Structured diff data:
Segment Open

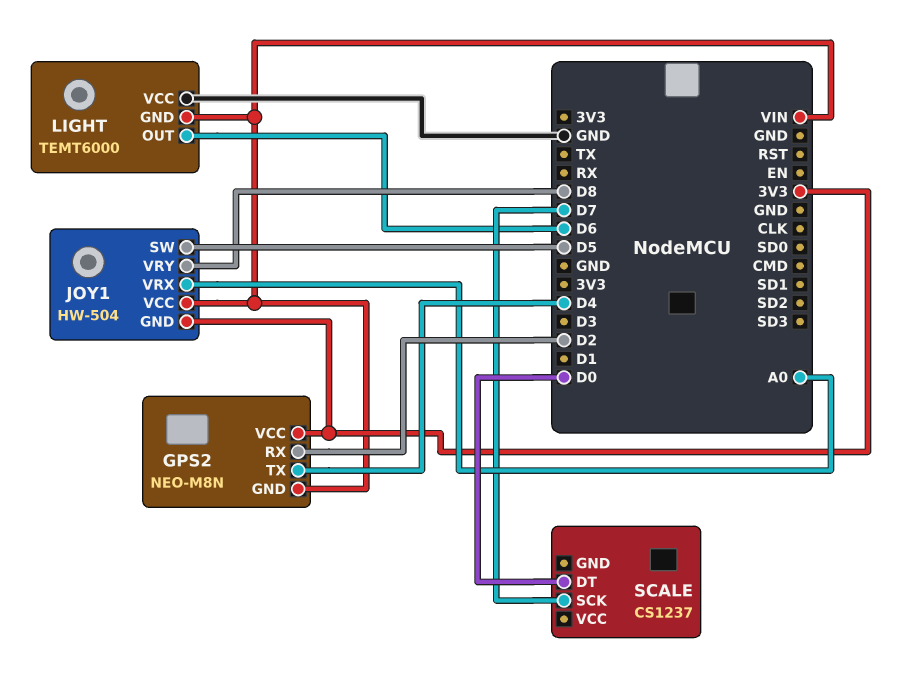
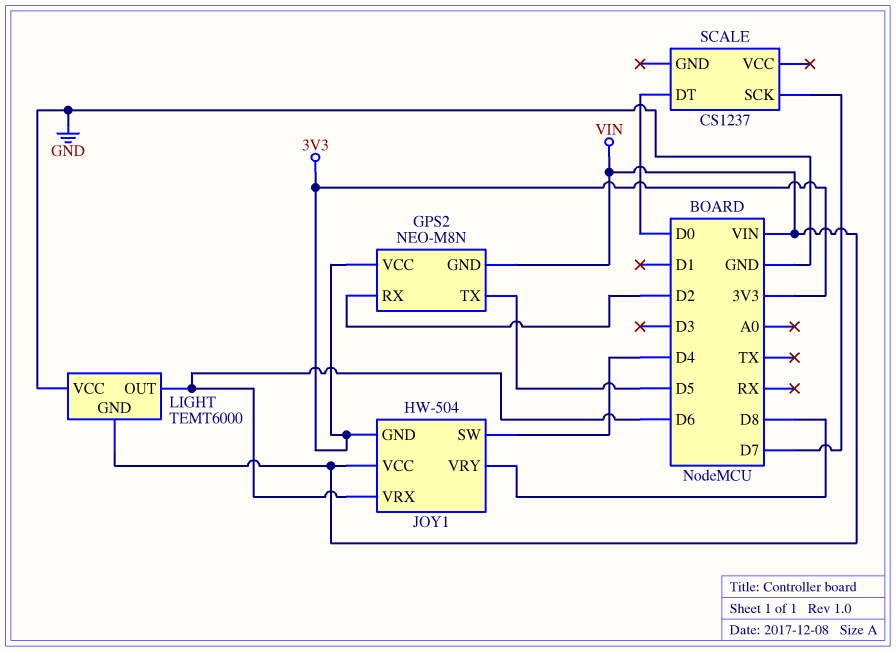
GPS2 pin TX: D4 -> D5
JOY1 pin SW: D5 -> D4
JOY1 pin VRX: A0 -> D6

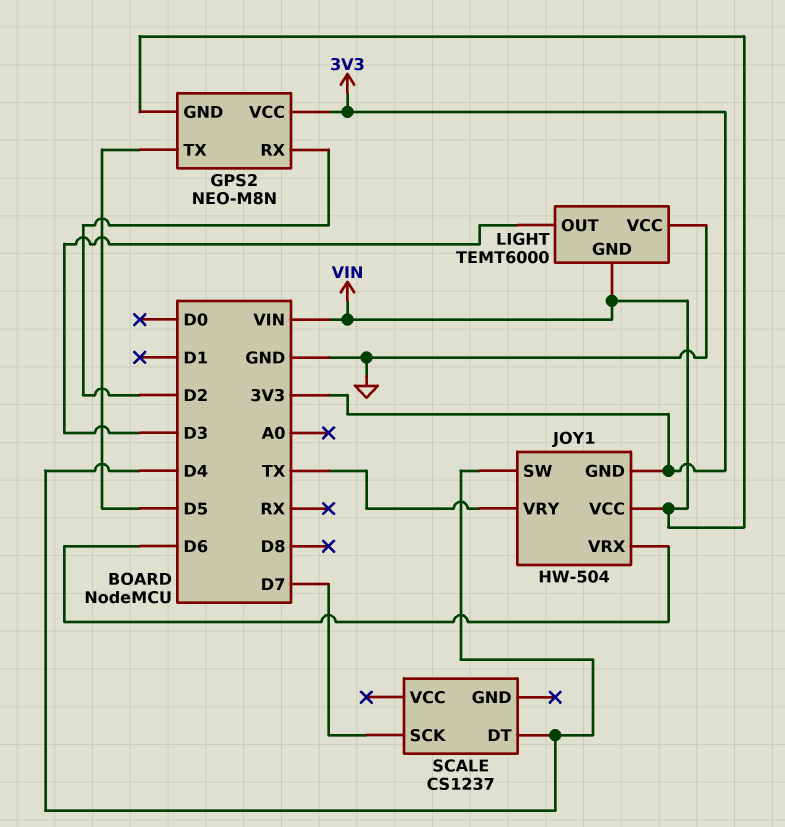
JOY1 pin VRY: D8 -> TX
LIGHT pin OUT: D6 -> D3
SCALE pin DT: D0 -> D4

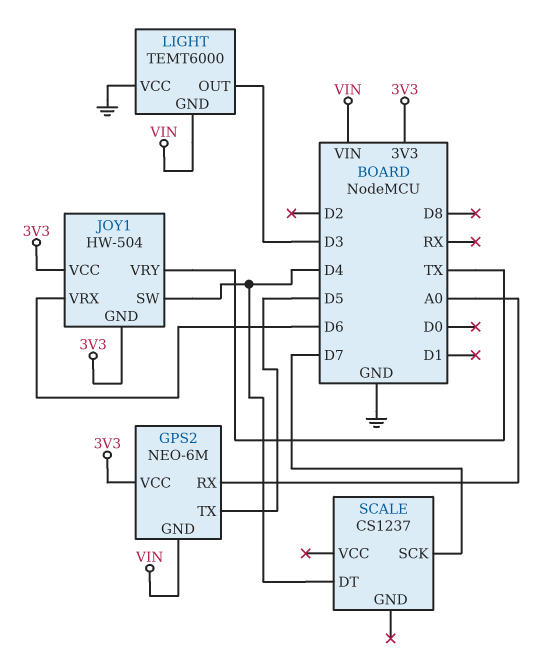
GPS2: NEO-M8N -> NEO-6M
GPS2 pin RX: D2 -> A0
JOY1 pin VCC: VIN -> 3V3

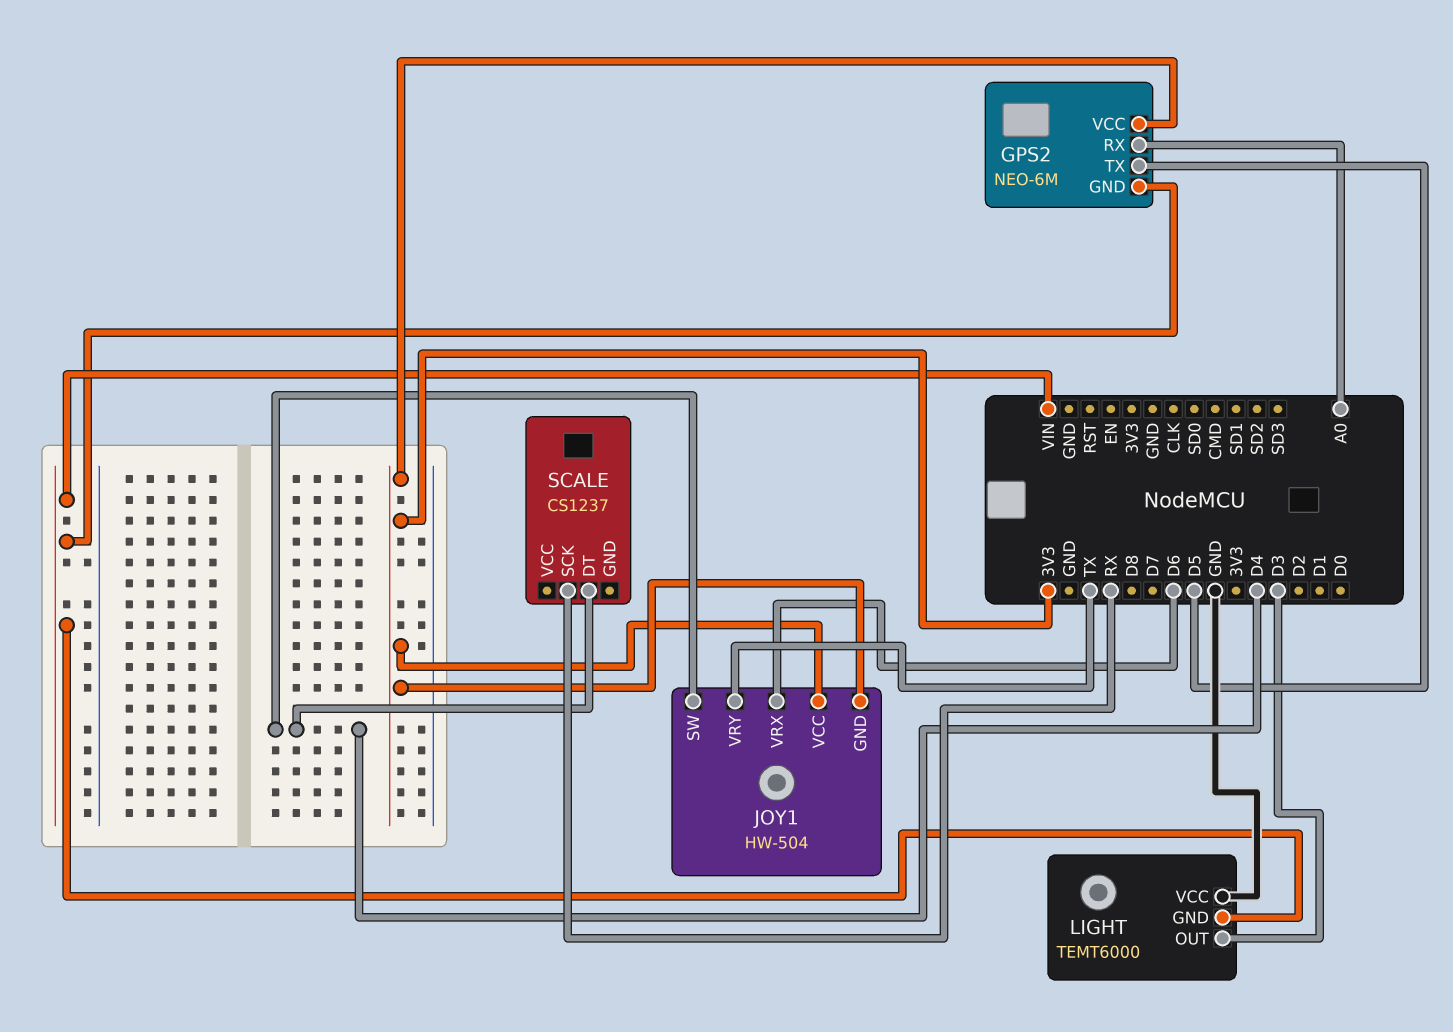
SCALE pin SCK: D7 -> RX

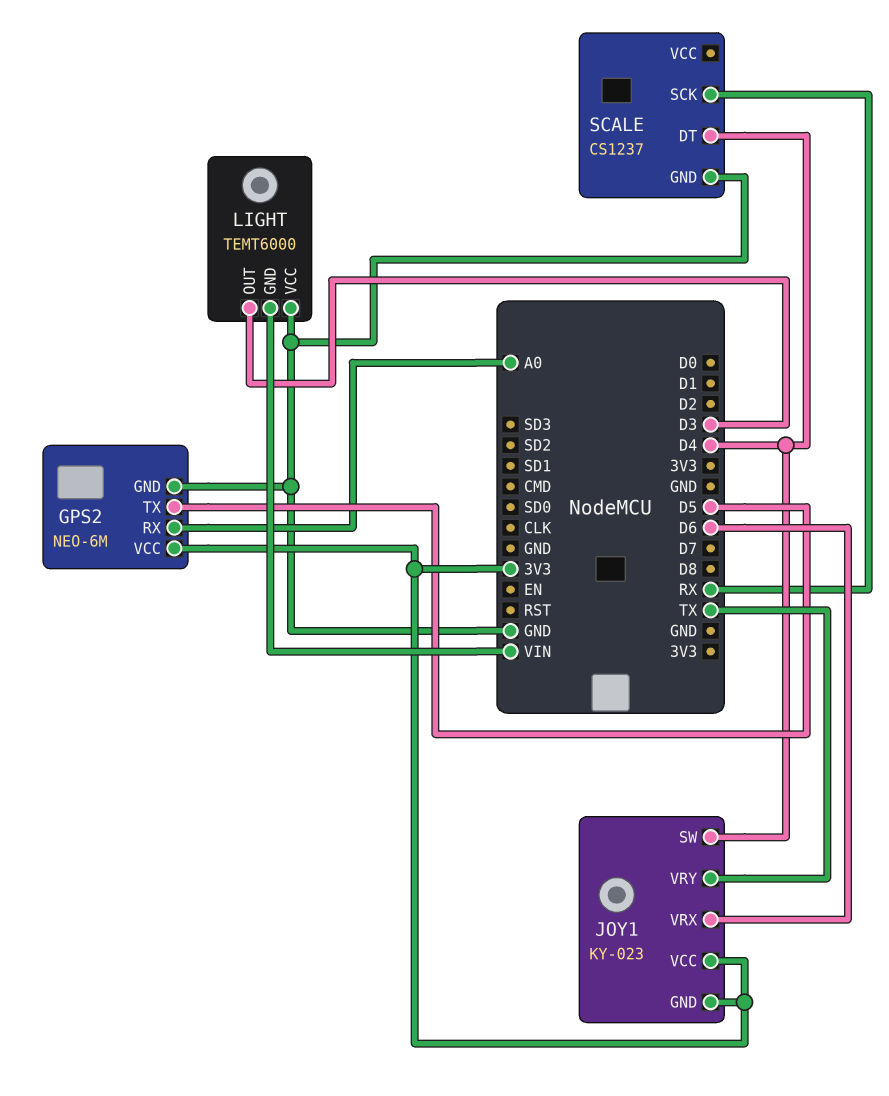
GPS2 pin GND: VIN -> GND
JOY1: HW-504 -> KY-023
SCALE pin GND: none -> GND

Segment Closed

Directions for this task:
Where does the word "SCALE" appear in the records above? Return every line that holds it.

Exercise response:
SCALE pin DT: D0 -> D4
SCALE pin SCK: D7 -> RX
SCALE pin GND: none -> GND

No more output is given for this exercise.